> [Data for review]
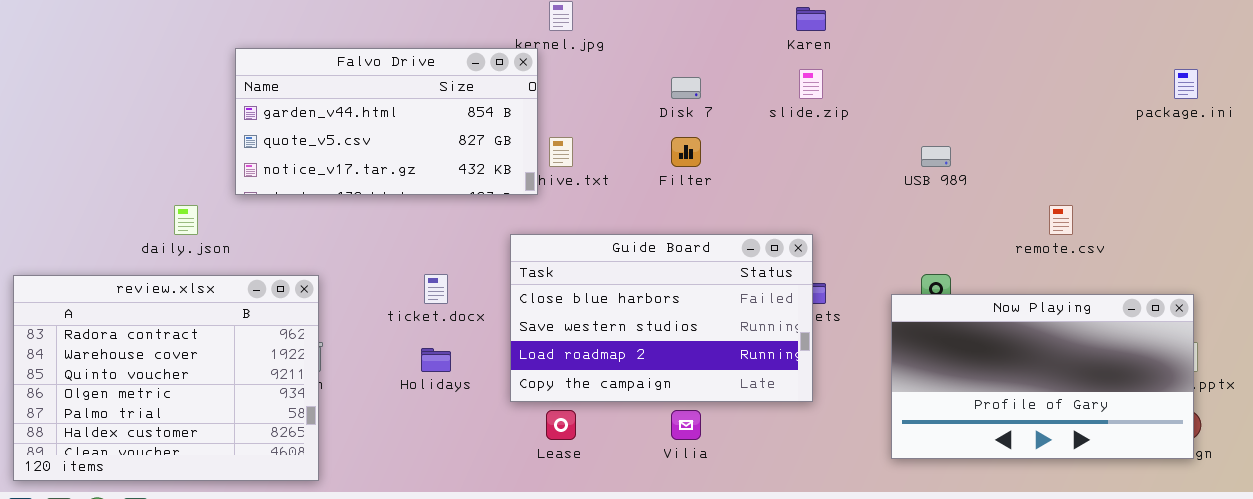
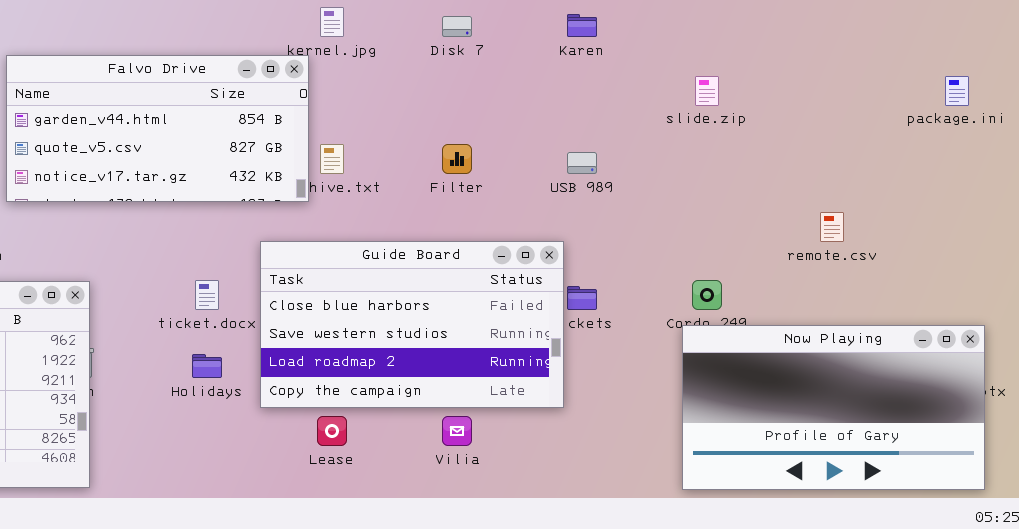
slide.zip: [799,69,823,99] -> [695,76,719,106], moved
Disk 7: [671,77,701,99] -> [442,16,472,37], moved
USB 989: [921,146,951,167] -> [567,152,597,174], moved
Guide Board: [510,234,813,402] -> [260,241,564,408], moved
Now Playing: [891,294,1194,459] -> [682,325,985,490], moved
...
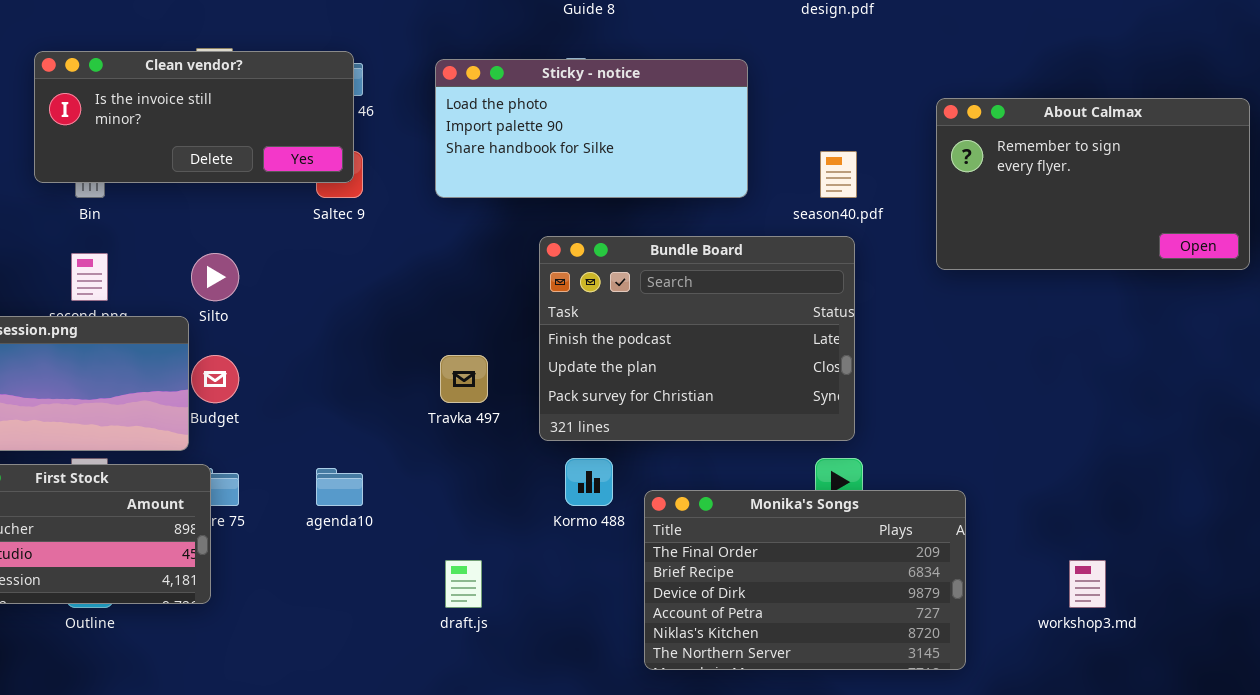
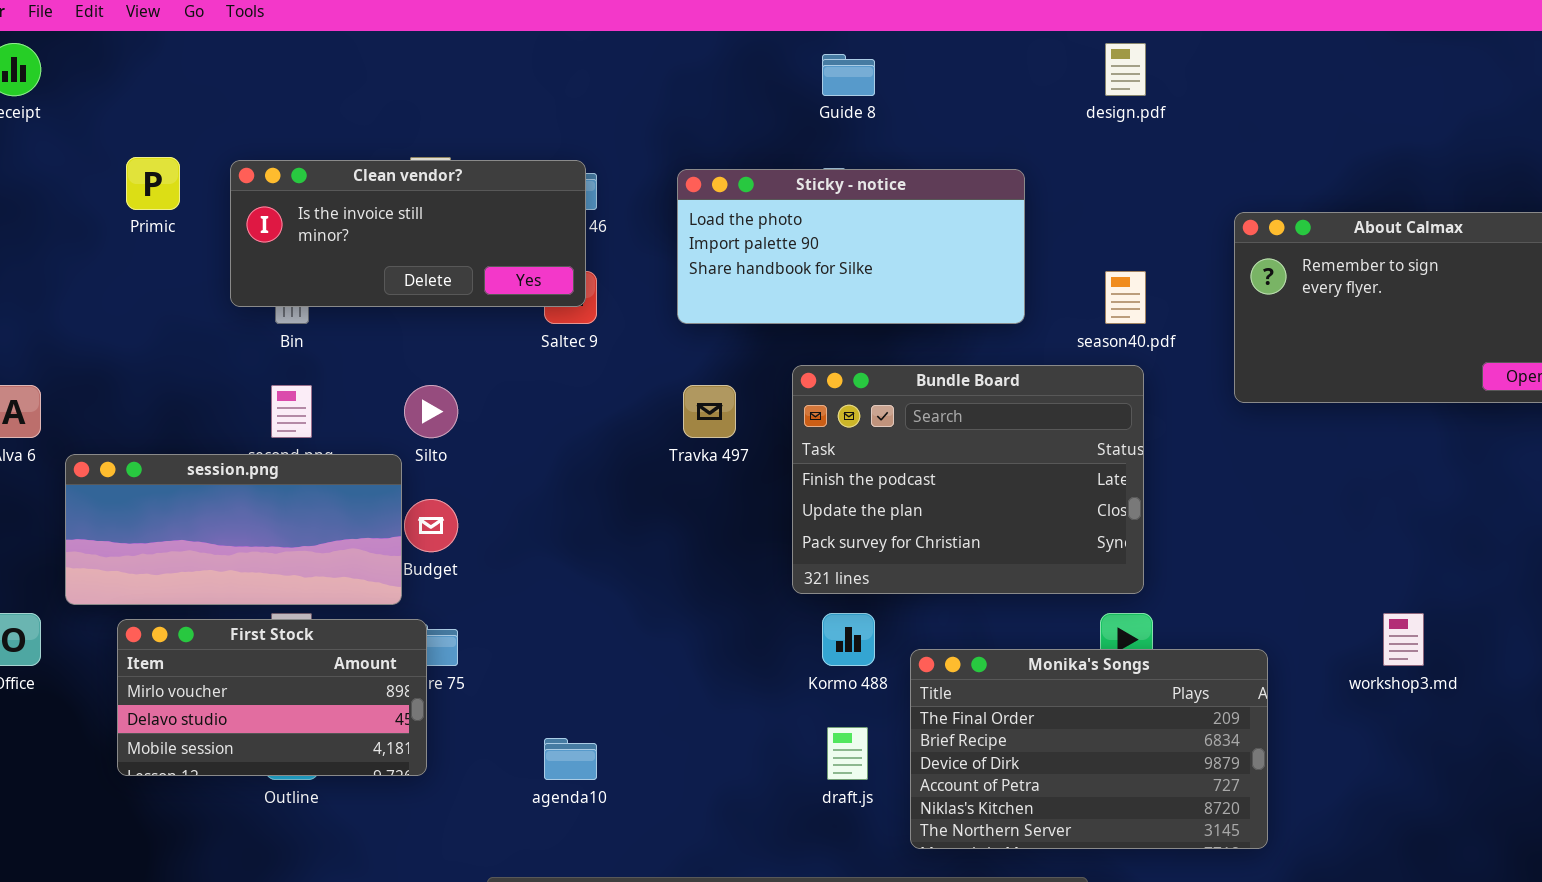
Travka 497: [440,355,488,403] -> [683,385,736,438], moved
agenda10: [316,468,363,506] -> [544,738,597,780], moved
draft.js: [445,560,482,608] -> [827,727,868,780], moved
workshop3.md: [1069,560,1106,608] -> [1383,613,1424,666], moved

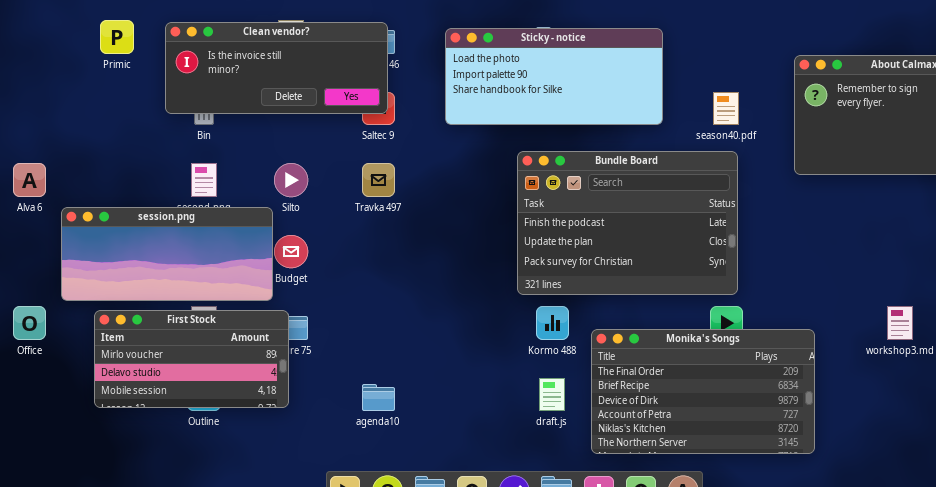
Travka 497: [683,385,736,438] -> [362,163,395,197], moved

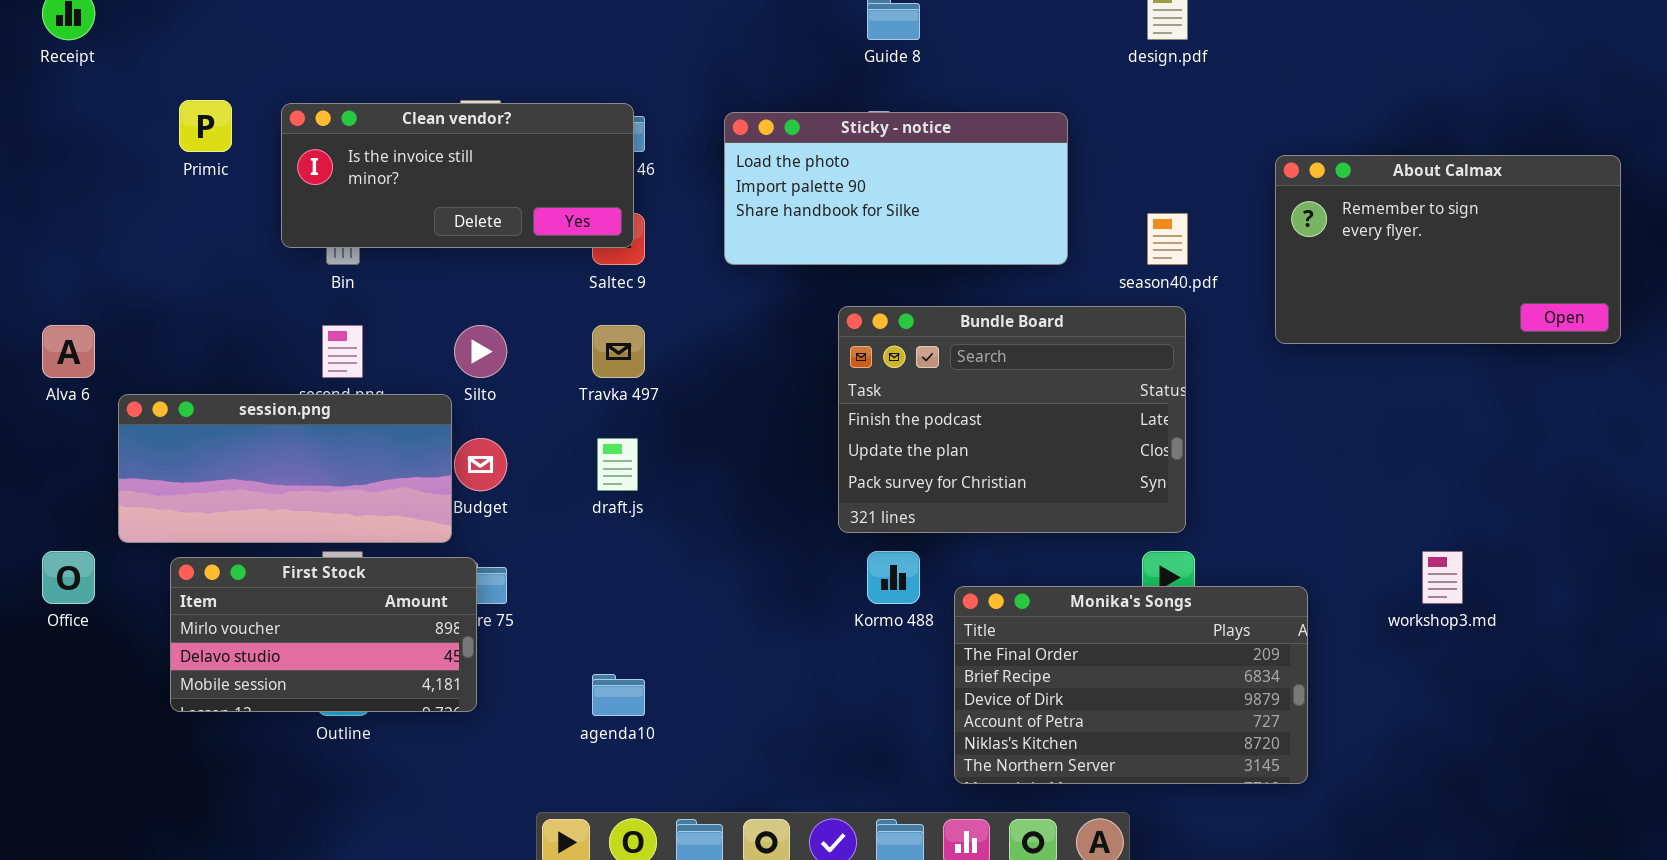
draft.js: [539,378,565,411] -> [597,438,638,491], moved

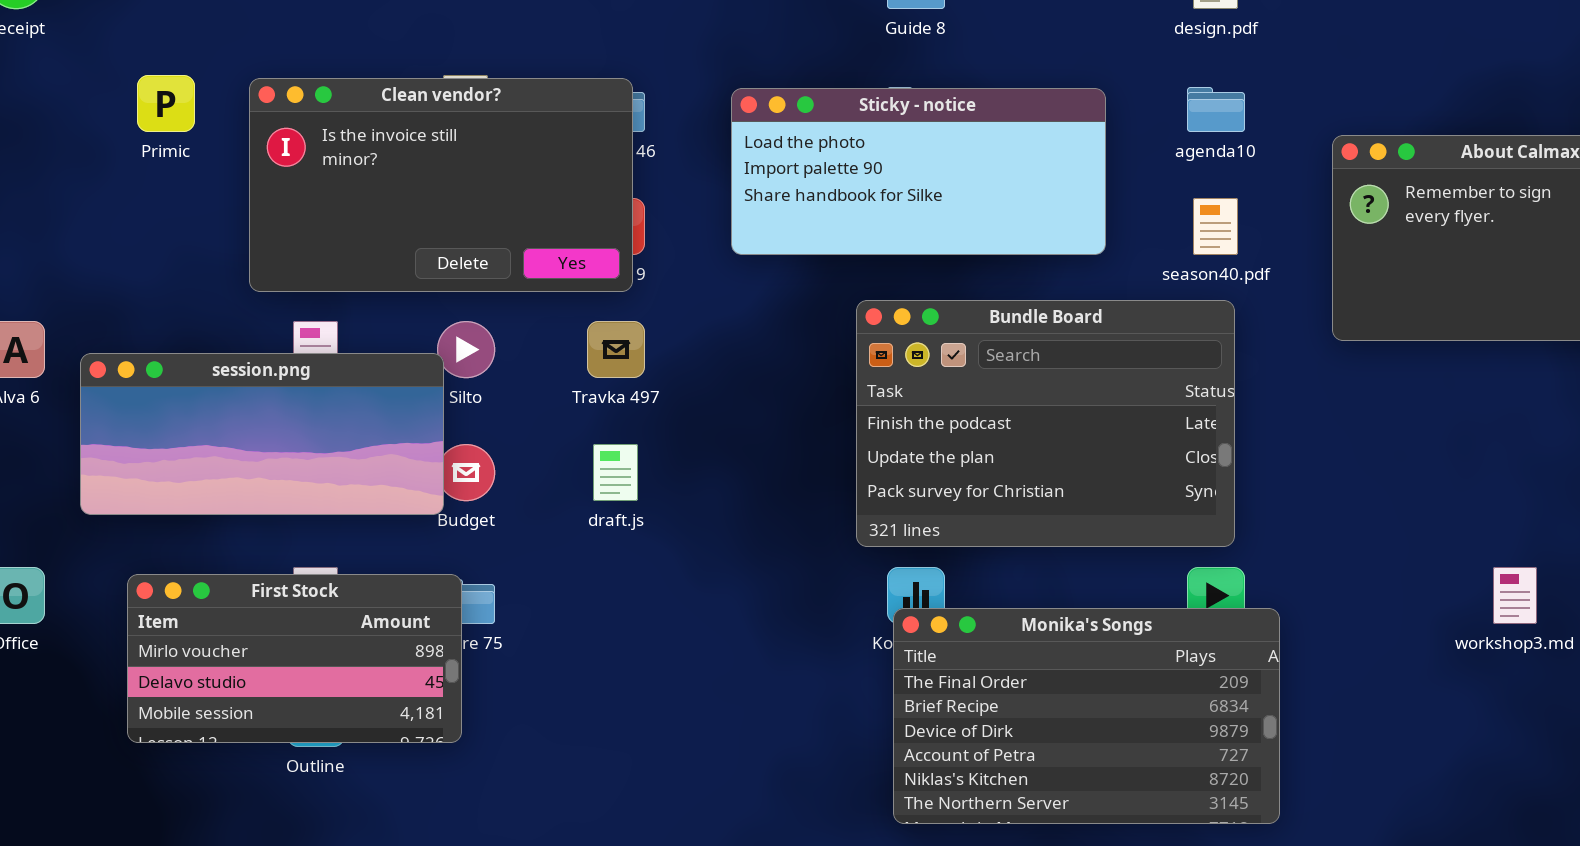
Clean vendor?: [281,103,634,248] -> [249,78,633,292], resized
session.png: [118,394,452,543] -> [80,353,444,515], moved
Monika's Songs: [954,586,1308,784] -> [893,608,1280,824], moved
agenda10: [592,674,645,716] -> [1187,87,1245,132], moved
...
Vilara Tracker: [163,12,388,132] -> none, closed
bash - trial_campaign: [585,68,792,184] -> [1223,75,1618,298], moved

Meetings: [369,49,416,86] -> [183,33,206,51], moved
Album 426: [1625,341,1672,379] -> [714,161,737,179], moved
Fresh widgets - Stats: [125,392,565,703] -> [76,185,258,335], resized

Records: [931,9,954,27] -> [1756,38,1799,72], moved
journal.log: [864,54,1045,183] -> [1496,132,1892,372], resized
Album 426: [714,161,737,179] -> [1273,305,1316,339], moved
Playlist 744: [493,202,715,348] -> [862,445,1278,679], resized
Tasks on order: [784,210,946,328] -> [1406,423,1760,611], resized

> [What is expected]
How many lines of these records include the word "resized"? Only the number should be written.

> [Reply to the task]
5